== Supplied information ==
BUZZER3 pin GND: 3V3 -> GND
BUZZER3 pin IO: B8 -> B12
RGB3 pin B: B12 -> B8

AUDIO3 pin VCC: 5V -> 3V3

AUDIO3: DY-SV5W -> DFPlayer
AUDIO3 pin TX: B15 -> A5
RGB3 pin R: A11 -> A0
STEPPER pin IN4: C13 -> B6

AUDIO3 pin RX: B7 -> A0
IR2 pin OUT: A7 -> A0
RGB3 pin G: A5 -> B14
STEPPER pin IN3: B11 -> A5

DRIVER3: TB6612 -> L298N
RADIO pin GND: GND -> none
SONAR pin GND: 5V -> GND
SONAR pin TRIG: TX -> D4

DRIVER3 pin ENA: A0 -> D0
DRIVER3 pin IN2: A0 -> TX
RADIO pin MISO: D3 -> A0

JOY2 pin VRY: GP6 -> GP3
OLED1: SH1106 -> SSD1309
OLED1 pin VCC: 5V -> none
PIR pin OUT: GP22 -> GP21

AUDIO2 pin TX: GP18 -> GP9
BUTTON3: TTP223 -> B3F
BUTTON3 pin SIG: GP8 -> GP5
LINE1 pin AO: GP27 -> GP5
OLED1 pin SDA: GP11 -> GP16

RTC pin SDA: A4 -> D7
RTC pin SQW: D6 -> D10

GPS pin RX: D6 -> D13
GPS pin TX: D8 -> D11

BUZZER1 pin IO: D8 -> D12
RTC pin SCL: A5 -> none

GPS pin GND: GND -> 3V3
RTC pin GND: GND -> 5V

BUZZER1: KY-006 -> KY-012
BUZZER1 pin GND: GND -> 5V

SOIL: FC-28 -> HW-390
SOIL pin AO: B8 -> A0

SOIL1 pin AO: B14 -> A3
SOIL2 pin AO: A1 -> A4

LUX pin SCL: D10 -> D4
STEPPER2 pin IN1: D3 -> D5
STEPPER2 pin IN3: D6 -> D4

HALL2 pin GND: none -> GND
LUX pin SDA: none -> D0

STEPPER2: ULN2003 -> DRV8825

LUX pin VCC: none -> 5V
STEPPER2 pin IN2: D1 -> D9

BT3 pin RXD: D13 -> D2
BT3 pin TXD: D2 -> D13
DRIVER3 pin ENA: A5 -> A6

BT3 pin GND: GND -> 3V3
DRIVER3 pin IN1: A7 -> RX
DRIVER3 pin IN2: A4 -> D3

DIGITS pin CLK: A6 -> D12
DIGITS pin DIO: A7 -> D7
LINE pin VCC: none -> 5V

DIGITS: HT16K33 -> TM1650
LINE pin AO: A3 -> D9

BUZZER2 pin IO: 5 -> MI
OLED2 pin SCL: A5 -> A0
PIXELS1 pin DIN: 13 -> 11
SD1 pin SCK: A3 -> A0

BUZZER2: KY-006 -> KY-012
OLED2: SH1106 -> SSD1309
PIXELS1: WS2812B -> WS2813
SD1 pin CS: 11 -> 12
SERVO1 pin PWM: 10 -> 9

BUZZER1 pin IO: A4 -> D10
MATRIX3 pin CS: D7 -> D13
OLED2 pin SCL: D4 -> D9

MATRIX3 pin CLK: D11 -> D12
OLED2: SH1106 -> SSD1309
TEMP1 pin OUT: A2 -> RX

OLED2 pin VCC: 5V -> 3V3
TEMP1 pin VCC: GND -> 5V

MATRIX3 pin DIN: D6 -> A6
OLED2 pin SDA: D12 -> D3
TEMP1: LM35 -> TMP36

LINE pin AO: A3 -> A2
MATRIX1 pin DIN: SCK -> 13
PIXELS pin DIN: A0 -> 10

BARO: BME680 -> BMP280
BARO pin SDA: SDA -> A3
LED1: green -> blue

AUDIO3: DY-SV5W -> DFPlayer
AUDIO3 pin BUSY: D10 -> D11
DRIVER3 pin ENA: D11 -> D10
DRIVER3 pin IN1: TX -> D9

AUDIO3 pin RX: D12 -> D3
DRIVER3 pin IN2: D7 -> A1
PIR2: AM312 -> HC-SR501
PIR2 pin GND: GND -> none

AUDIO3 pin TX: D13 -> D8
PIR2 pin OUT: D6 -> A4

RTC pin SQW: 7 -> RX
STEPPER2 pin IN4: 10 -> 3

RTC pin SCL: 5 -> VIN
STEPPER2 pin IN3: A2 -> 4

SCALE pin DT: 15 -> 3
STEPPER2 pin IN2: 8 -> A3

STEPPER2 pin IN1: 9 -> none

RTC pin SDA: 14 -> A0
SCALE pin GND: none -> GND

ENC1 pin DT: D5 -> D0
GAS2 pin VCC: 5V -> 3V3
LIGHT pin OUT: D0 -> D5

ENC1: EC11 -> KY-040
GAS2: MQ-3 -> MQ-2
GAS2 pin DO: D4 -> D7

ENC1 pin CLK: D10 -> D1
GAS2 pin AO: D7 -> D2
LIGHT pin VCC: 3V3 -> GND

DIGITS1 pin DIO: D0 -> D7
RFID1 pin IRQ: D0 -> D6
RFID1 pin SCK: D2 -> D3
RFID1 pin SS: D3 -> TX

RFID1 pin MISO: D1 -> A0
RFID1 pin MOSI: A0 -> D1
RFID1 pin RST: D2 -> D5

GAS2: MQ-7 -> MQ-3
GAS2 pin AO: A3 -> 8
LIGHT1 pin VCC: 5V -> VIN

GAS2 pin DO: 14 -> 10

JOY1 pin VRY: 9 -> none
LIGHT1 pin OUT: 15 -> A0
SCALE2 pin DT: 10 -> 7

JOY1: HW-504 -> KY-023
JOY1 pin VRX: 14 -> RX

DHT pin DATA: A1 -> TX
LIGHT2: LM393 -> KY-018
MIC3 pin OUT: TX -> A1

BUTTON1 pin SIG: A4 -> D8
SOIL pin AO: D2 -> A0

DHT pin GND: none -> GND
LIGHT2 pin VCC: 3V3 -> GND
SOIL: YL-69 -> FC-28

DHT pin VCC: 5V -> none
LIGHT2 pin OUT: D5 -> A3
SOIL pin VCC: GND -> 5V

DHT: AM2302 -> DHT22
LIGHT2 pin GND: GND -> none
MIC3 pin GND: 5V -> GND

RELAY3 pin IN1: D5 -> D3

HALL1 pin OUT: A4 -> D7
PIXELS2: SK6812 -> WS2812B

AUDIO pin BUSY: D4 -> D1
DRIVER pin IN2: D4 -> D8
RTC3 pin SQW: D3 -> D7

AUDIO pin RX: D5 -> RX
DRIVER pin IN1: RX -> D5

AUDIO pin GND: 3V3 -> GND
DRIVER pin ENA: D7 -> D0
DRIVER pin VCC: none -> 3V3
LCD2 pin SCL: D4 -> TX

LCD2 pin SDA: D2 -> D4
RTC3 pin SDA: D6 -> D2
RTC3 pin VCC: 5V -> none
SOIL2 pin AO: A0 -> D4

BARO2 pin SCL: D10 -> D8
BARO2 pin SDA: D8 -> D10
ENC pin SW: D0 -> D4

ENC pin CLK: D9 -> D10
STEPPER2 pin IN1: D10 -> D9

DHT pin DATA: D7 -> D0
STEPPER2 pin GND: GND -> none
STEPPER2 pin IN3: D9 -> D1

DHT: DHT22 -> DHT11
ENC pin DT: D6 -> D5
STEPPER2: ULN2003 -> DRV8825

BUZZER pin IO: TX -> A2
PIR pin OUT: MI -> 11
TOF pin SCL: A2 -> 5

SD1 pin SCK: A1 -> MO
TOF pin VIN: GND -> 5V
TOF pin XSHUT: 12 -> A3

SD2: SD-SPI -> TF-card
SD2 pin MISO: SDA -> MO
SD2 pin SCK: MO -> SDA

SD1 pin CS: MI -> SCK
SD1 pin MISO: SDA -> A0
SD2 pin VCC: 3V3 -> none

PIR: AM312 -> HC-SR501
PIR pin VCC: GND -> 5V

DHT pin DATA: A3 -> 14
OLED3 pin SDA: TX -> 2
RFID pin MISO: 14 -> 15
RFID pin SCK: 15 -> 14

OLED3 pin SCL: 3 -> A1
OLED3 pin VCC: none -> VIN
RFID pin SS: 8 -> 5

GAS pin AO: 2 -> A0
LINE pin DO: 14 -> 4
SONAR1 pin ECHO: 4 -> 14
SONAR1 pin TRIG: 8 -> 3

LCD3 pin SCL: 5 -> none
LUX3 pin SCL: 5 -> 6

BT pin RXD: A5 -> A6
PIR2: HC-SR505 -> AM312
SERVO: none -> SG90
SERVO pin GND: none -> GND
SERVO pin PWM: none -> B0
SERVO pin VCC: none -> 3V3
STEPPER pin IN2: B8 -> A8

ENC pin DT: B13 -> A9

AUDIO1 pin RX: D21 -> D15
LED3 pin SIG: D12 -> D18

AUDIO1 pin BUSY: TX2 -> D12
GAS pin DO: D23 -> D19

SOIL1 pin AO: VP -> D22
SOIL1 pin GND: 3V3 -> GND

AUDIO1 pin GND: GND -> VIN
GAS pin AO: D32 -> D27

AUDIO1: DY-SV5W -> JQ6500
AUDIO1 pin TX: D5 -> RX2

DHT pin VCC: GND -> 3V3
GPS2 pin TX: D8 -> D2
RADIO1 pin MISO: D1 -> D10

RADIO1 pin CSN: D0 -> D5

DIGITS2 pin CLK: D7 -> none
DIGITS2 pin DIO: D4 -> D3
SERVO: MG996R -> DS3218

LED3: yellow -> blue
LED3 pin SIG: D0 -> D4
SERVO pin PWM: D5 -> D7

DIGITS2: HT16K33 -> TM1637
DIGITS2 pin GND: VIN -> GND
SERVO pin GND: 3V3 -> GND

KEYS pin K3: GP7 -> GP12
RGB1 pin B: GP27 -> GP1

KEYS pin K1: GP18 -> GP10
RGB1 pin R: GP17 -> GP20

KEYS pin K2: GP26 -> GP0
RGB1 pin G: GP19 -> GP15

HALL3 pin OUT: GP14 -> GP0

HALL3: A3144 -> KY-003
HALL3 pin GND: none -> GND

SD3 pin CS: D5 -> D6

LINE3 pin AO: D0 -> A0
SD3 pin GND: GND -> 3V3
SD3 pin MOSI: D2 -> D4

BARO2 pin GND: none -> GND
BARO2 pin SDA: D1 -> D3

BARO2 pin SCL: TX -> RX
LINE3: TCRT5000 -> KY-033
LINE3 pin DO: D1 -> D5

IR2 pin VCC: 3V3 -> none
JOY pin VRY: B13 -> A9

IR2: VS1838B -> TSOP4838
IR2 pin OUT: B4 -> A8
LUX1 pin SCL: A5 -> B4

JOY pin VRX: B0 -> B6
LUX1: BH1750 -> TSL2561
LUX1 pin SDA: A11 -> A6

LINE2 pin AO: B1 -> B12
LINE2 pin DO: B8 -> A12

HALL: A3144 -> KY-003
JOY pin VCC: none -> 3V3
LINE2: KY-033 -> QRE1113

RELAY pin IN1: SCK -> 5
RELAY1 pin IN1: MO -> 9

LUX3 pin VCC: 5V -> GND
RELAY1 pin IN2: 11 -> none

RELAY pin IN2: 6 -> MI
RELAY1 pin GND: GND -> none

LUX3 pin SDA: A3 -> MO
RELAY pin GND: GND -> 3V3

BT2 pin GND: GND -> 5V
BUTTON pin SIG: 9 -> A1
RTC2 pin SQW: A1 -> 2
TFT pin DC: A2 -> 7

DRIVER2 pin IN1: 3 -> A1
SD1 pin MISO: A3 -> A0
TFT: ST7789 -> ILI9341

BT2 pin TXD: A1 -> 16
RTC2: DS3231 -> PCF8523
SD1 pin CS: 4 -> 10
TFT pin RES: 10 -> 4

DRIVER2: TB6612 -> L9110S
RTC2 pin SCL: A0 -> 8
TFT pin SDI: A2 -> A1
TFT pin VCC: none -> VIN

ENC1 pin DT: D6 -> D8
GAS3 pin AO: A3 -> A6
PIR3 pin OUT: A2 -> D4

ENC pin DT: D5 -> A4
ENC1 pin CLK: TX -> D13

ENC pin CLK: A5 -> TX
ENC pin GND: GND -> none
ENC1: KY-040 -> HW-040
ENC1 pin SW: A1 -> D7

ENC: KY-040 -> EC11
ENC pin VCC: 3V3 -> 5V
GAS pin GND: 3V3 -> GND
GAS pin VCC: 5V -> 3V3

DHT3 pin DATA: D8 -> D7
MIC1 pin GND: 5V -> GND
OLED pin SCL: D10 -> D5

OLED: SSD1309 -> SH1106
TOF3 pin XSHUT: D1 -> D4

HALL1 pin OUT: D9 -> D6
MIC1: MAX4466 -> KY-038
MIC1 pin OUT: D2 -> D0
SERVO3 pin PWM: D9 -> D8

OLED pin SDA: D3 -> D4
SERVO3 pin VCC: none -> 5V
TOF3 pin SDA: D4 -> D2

== Task brief ==
In the entries above, restate word for word the lines between the one holding "HALL3 pin OUT: GP14 -> GP0" and the one holding "JOY pin VRX: B0 -> B6", inclusive, and nothing besides.

== Response ==
HALL3 pin OUT: GP14 -> GP0

HALL3: A3144 -> KY-003
HALL3 pin GND: none -> GND

SD3 pin CS: D5 -> D6

LINE3 pin AO: D0 -> A0
SD3 pin GND: GND -> 3V3
SD3 pin MOSI: D2 -> D4

BARO2 pin GND: none -> GND
BARO2 pin SDA: D1 -> D3

BARO2 pin SCL: TX -> RX
LINE3: TCRT5000 -> KY-033
LINE3 pin DO: D1 -> D5

IR2 pin VCC: 3V3 -> none
JOY pin VRY: B13 -> A9

IR2: VS1838B -> TSOP4838
IR2 pin OUT: B4 -> A8
LUX1 pin SCL: A5 -> B4

JOY pin VRX: B0 -> B6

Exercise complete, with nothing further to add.